Stored records:
==========

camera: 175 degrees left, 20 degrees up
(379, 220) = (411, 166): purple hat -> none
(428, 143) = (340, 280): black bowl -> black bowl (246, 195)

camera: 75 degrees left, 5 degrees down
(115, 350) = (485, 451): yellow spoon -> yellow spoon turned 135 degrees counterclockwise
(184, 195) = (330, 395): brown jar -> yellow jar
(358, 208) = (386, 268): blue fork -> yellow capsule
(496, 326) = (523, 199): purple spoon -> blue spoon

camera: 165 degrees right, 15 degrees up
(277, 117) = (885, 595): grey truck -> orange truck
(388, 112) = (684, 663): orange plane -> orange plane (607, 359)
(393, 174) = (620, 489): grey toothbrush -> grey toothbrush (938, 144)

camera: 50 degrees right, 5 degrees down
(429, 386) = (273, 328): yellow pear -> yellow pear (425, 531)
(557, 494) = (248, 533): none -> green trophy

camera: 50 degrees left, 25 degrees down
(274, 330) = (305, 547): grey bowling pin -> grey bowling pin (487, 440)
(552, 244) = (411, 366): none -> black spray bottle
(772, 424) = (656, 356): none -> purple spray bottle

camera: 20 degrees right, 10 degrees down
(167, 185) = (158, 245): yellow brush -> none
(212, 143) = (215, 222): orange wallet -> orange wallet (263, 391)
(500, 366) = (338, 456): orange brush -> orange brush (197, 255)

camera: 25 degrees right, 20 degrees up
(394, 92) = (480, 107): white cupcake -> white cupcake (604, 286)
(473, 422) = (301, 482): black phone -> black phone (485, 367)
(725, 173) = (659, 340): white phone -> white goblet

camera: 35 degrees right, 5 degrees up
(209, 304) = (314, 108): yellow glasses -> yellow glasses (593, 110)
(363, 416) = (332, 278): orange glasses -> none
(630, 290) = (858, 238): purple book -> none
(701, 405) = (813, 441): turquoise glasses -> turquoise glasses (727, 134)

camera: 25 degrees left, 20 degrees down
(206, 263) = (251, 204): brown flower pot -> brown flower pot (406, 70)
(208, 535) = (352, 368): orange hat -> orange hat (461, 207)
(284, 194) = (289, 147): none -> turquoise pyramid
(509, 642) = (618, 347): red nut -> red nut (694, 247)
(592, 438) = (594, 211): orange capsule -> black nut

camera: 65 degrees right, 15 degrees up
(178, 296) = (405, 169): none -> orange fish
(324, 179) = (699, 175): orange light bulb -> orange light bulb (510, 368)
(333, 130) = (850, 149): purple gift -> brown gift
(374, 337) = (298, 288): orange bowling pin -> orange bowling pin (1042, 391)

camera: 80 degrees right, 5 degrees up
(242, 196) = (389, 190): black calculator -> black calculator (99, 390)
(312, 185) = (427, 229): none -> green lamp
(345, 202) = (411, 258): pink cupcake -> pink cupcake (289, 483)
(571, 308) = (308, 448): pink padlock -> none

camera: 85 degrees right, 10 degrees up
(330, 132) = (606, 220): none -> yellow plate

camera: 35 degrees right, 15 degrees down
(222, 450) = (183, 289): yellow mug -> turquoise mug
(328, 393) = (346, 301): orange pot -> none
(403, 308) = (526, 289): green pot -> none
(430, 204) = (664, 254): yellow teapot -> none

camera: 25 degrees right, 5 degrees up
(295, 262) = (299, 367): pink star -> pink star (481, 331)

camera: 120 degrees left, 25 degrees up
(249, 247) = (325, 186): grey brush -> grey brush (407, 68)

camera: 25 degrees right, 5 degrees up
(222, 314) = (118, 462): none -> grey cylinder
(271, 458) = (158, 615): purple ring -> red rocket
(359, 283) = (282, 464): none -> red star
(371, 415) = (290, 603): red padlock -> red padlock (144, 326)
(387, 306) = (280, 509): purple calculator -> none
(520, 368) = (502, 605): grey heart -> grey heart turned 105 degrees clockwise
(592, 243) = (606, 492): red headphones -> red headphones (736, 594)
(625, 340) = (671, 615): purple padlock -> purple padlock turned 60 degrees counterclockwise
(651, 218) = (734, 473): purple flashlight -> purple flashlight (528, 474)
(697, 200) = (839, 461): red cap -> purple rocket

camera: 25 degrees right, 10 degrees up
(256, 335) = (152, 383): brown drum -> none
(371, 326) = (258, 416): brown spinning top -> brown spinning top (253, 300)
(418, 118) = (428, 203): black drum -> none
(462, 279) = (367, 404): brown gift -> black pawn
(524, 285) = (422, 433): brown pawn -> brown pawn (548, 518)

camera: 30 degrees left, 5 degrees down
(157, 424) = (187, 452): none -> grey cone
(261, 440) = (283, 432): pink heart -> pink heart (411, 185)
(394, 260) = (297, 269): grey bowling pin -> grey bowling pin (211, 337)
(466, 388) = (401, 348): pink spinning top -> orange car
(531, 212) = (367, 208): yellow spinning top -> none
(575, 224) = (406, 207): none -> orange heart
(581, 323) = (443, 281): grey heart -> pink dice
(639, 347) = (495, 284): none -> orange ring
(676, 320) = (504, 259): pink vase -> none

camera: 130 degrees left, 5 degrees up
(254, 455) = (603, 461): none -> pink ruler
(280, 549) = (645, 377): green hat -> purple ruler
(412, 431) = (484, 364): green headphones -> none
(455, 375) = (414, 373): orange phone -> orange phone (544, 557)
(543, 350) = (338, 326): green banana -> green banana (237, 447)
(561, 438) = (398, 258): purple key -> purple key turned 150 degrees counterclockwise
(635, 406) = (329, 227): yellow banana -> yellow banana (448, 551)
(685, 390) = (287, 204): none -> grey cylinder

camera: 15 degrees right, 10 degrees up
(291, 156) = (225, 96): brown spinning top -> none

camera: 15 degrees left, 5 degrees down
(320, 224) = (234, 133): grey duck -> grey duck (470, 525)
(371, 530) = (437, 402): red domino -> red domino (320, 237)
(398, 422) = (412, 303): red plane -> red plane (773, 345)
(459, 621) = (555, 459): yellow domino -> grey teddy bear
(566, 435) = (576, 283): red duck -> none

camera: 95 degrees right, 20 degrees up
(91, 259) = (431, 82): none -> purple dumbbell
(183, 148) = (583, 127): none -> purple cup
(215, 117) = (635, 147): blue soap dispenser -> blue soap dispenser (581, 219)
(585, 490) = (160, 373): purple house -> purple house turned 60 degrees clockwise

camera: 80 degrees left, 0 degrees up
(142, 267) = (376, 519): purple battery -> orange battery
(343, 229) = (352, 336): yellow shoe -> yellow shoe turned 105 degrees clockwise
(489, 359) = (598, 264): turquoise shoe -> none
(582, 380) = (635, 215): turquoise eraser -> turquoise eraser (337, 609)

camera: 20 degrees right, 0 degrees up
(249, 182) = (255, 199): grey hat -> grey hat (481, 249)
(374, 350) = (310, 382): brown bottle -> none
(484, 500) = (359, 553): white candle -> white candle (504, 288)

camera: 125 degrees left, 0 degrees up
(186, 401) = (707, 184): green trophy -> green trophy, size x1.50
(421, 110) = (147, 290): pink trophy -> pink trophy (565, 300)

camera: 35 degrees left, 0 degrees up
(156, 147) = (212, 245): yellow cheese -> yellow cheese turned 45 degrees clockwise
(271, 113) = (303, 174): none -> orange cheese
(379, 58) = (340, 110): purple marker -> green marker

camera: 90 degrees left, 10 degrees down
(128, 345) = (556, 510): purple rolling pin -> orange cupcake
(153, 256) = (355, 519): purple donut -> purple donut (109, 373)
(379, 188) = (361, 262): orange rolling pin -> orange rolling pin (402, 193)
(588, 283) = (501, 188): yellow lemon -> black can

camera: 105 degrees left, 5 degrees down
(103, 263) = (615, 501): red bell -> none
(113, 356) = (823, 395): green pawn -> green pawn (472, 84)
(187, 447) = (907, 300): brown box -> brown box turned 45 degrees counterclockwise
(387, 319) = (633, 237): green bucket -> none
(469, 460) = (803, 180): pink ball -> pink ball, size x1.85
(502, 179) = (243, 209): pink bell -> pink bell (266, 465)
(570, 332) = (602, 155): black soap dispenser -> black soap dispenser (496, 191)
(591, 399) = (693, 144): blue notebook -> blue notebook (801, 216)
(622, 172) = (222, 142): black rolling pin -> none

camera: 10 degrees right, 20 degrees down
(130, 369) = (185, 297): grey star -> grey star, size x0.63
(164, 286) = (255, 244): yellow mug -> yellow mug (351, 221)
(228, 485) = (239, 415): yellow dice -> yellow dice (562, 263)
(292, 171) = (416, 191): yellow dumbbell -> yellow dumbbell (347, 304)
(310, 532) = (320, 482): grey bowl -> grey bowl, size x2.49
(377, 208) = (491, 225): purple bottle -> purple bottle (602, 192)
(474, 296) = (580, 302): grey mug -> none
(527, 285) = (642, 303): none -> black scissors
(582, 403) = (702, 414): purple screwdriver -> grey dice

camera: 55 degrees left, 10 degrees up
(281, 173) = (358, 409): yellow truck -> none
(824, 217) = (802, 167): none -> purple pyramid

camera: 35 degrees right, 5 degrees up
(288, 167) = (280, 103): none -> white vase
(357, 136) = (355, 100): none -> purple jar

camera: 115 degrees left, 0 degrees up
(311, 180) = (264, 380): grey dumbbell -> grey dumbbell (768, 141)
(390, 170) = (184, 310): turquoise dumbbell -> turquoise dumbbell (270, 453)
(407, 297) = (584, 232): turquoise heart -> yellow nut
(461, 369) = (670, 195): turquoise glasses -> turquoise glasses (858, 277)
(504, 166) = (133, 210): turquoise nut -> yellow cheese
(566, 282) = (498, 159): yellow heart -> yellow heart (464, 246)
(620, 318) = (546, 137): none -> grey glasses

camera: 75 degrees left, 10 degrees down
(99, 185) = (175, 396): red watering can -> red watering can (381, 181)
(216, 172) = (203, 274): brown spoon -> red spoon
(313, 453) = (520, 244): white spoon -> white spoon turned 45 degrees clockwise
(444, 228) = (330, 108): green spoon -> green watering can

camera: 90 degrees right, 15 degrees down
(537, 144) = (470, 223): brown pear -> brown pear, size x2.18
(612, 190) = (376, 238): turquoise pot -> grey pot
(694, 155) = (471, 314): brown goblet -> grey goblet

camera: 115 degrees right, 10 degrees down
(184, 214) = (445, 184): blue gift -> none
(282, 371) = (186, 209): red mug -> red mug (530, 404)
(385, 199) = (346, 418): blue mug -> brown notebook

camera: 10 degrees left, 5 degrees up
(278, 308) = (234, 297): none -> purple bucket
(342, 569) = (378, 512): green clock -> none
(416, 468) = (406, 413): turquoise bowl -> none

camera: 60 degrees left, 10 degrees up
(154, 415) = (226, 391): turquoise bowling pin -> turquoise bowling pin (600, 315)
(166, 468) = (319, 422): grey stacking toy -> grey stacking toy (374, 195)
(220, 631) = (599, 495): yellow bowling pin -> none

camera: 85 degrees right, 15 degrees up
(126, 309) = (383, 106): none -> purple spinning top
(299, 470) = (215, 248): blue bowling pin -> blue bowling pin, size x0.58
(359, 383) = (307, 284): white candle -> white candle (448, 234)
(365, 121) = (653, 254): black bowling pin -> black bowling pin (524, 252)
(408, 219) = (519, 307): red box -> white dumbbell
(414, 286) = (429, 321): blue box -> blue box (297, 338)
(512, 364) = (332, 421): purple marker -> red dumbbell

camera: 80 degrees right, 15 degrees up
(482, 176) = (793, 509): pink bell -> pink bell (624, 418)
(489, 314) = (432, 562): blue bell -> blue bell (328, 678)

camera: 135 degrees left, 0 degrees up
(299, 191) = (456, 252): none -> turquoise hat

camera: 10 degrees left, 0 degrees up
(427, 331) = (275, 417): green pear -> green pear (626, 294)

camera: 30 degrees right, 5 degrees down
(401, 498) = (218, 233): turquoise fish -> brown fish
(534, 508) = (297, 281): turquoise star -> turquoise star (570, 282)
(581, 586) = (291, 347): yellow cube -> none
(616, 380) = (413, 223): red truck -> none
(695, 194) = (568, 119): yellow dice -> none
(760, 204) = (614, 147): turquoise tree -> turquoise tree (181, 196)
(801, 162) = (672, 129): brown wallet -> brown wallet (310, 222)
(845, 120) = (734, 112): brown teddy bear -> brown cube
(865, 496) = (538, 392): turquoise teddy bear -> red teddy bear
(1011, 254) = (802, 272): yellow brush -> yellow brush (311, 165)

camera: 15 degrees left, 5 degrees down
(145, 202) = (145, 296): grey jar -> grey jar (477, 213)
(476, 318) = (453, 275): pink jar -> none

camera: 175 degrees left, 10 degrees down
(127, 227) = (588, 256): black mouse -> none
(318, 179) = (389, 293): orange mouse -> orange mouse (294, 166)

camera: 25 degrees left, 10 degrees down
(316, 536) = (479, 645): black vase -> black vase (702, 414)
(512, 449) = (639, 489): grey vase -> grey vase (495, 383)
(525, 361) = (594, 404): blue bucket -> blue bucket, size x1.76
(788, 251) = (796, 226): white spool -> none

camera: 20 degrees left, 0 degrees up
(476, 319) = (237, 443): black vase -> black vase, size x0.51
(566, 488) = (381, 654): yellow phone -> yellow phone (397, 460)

==========

▸ Your assignment
Reproduce exactly the section above that begins at the line containing "(570, 332) = (602, 155): black" and ends at the line containing "(474, 296) = (580, 302): grey mug -> none", leaving out all other lines.

▸ Finished task
(570, 332) = (602, 155): black soap dispenser -> black soap dispenser (496, 191)
(591, 399) = (693, 144): blue notebook -> blue notebook (801, 216)
(622, 172) = (222, 142): black rolling pin -> none

camera: 10 degrees right, 20 degrees down
(130, 369) = (185, 297): grey star -> grey star, size x0.63
(164, 286) = (255, 244): yellow mug -> yellow mug (351, 221)
(228, 485) = (239, 415): yellow dice -> yellow dice (562, 263)
(292, 171) = (416, 191): yellow dumbbell -> yellow dumbbell (347, 304)
(310, 532) = (320, 482): grey bowl -> grey bowl, size x2.49
(377, 208) = (491, 225): purple bottle -> purple bottle (602, 192)
(474, 296) = (580, 302): grey mug -> none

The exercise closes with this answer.